Collected data:
══════════
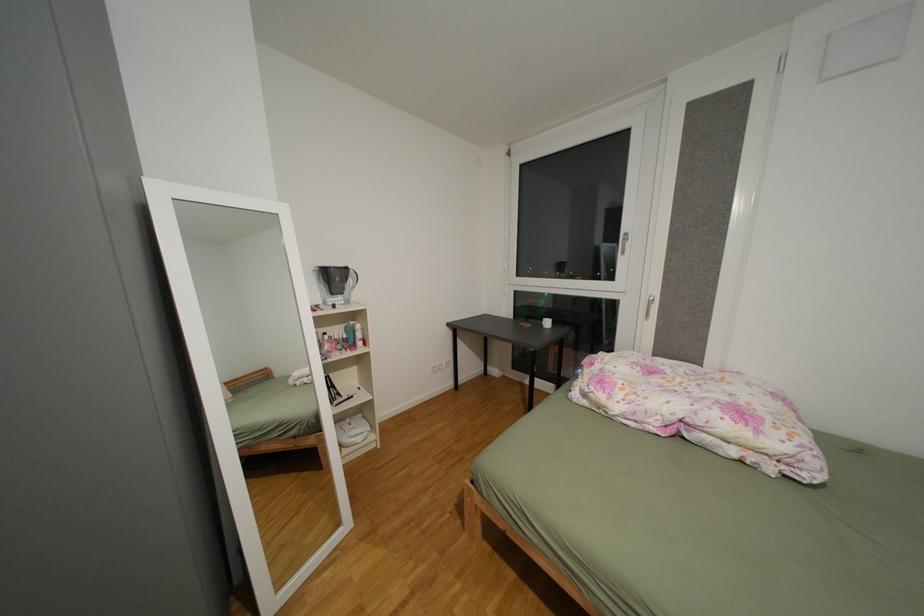
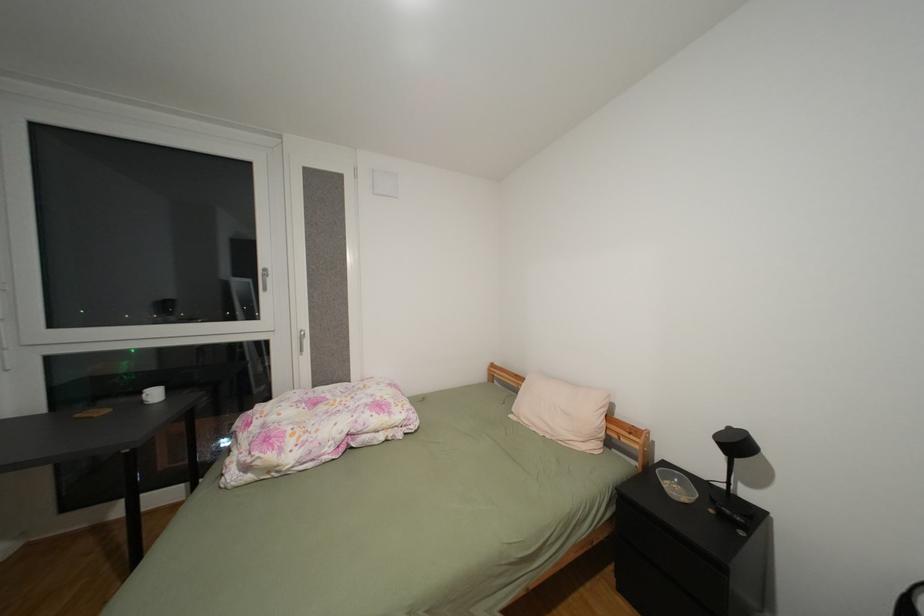
Question: Based on the continuous images, in which direction is the camera rotating? Reply with the corresponding letter.

Choices:
 (A) Left
 (B) Right
 (C) Up
 (D) Down

Answer: (B)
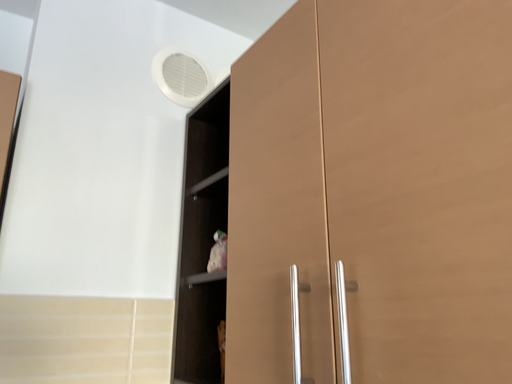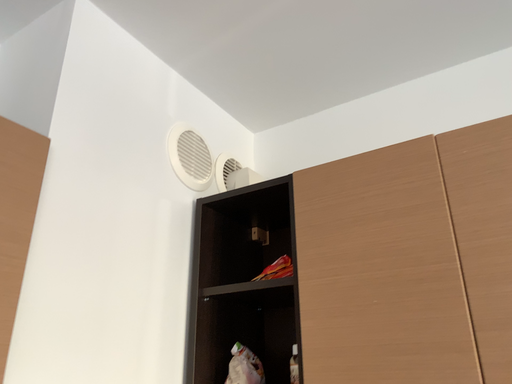
Question: How did the camera likely rotate when shooting the video?

Choices:
 (A) rotated right
 (B) rotated left

Answer: (A)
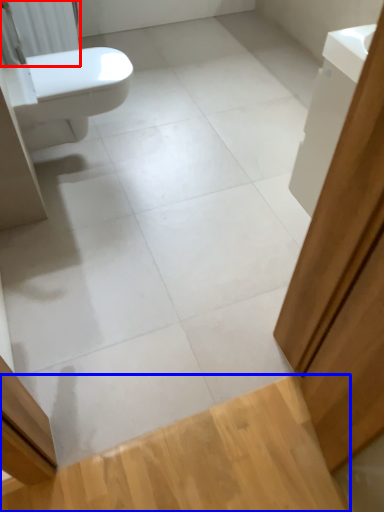
Question: Among these objects, which one is farthest to the camera, radiator (highlighted by a red box) or plank (highlighted by a blue box)?

Choices:
 (A) radiator
 (B) plank

Answer: (A)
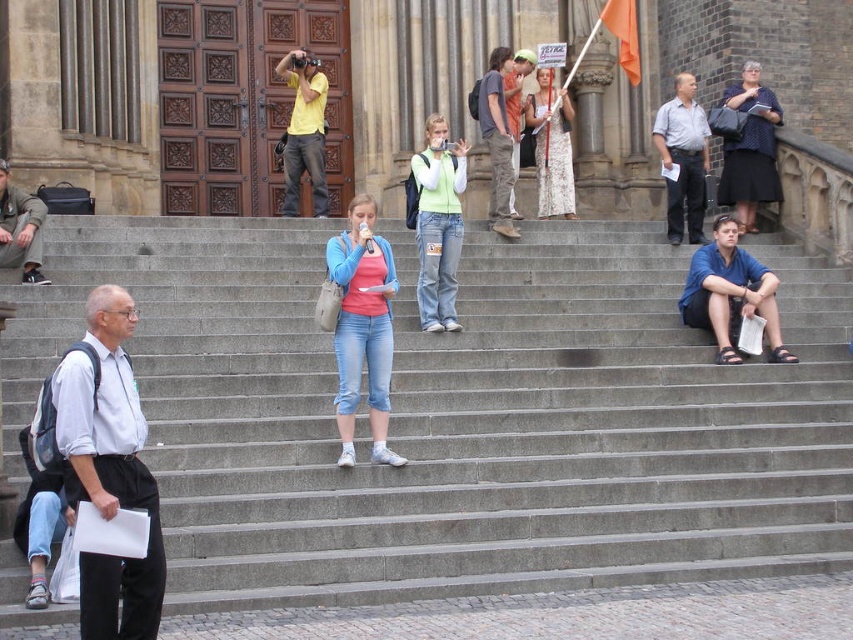
You are a photographer trying to capture a group photo of the pink fabric shirt at center and the white lace dress at center. Which one should you focus on first if you want to include both in the frame without moving the camera?

The pink fabric shirt at center is positioned on the left side of white lace dress at center, so you should focus on the pink fabric shirt at center first to ensure both are included in the frame without moving the camera.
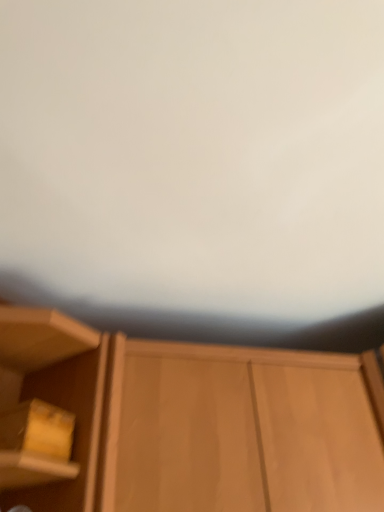
Image resolution: width=384 pixels, height=512 pixels. I want to click on white matte wall at upper center, so click(196, 168).

The image size is (384, 512). Describe the element at coordinates (196, 168) in the screenshot. I see `white matte wall at upper center` at that location.

The width and height of the screenshot is (384, 512). Find the location of `white matte wall at upper center`. white matte wall at upper center is located at coordinates (196, 168).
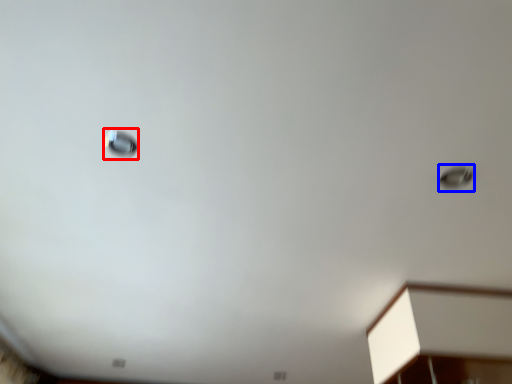
Question: Which point is further to the camera, droplight (highlighted by a red box) or droplight (highlighted by a blue box)?

Choices:
 (A) droplight
 (B) droplight

Answer: (B)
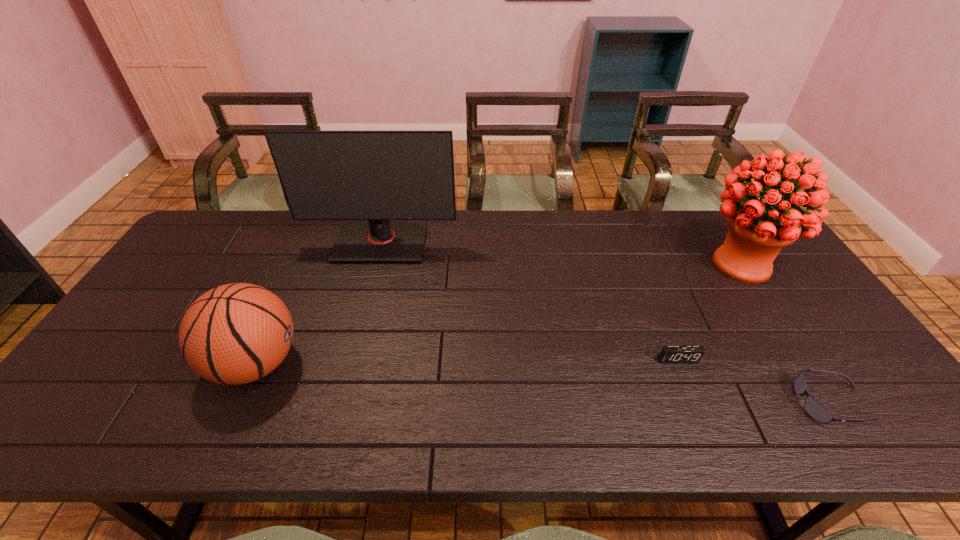
Locate an element on the screen. The image size is (960, 540). free spot at the near edge of the desktop is located at coordinates pos(269,411).

Where is `vacant area at the left edge`? This screenshot has width=960, height=540. vacant area at the left edge is located at coordinates (125, 386).

Identify the location of free space at the far left corner of the desktop. (245, 213).

Locate an element on the screen. The width and height of the screenshot is (960, 540). free spot between the monitor and the alarm clock is located at coordinates (529, 301).

At what (x,y) coordinates should I click in order to perform the action: click on free space that is in between the alarm clock and the bouquet. Please return your answer as a coordinate pair (x, y). The width and height of the screenshot is (960, 540). Looking at the image, I should click on (709, 312).

Identify the location of vacant region between the third shortest object and the third object from left to right. (467, 361).

At what (x,y) coordinates should I click in order to perform the action: click on vacant space in between the monitor and the sunglasses. Please return your answer as a coordinate pair (x, y). Looking at the image, I should click on (606, 323).

Locate an element on the screen. This screenshot has width=960, height=540. free space that is in between the third tallest object and the monitor is located at coordinates (318, 303).

The width and height of the screenshot is (960, 540). I want to click on vacant area that lies between the sunglasses and the bouquet, so click(x=786, y=333).

Image resolution: width=960 pixels, height=540 pixels. I want to click on free point between the monitor and the basketball, so click(x=318, y=303).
══════════
Prompt: Output the lines of the material above from the line with "The width and height of the screenshot is (960, 540). I" through the end of the material, unchanged.

Reply to the task:
The width and height of the screenshot is (960, 540). I want to click on vacant area that lies between the sunglasses and the bouquet, so click(x=786, y=333).

Image resolution: width=960 pixels, height=540 pixels. I want to click on free point between the monitor and the basketball, so click(x=318, y=303).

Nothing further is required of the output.